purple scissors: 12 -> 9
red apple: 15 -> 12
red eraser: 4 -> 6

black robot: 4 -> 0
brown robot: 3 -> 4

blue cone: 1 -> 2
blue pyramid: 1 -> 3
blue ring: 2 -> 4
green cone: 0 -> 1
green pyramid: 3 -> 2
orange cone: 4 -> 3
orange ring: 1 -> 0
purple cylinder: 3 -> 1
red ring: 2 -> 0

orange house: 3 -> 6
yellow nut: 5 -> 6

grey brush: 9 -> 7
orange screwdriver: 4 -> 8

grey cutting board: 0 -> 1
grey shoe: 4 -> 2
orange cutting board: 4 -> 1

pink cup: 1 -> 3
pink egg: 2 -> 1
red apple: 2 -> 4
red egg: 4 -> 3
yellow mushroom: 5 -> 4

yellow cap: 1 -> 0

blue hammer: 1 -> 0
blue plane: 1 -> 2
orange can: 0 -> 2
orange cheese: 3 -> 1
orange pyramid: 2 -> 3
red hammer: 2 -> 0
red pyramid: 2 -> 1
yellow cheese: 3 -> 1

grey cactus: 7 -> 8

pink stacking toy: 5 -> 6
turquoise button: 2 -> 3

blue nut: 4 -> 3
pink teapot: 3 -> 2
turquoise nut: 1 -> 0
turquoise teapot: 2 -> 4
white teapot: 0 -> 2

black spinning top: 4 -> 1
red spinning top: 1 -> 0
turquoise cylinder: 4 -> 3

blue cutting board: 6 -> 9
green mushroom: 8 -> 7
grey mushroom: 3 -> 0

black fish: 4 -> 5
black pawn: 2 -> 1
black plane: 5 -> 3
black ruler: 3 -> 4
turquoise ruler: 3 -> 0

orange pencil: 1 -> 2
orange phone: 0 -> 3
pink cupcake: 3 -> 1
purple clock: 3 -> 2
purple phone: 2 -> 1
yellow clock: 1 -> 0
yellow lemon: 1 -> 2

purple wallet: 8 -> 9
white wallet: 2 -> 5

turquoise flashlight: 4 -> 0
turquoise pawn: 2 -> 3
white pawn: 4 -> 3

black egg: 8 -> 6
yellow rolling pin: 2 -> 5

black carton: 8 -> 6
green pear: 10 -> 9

- [Brief] Your answer must be the full listing, copied exactly.

- [Response to this exercise]
purple scissors: 12 -> 9
red apple: 15 -> 12
red eraser: 4 -> 6

black robot: 4 -> 0
brown robot: 3 -> 4

blue cone: 1 -> 2
blue pyramid: 1 -> 3
blue ring: 2 -> 4
green cone: 0 -> 1
green pyramid: 3 -> 2
orange cone: 4 -> 3
orange ring: 1 -> 0
purple cylinder: 3 -> 1
red ring: 2 -> 0

orange house: 3 -> 6
yellow nut: 5 -> 6

grey brush: 9 -> 7
orange screwdriver: 4 -> 8

grey cutting board: 0 -> 1
grey shoe: 4 -> 2
orange cutting board: 4 -> 1

pink cup: 1 -> 3
pink egg: 2 -> 1
red apple: 2 -> 4
red egg: 4 -> 3
yellow mushroom: 5 -> 4

yellow cap: 1 -> 0

blue hammer: 1 -> 0
blue plane: 1 -> 2
orange can: 0 -> 2
orange cheese: 3 -> 1
orange pyramid: 2 -> 3
red hammer: 2 -> 0
red pyramid: 2 -> 1
yellow cheese: 3 -> 1

grey cactus: 7 -> 8

pink stacking toy: 5 -> 6
turquoise button: 2 -> 3

blue nut: 4 -> 3
pink teapot: 3 -> 2
turquoise nut: 1 -> 0
turquoise teapot: 2 -> 4
white teapot: 0 -> 2

black spinning top: 4 -> 1
red spinning top: 1 -> 0
turquoise cylinder: 4 -> 3

blue cutting board: 6 -> 9
green mushroom: 8 -> 7
grey mushroom: 3 -> 0

black fish: 4 -> 5
black pawn: 2 -> 1
black plane: 5 -> 3
black ruler: 3 -> 4
turquoise ruler: 3 -> 0

orange pencil: 1 -> 2
orange phone: 0 -> 3
pink cupcake: 3 -> 1
purple clock: 3 -> 2
purple phone: 2 -> 1
yellow clock: 1 -> 0
yellow lemon: 1 -> 2

purple wallet: 8 -> 9
white wallet: 2 -> 5

turquoise flashlight: 4 -> 0
turquoise pawn: 2 -> 3
white pawn: 4 -> 3

black egg: 8 -> 6
yellow rolling pin: 2 -> 5

black carton: 8 -> 6
green pear: 10 -> 9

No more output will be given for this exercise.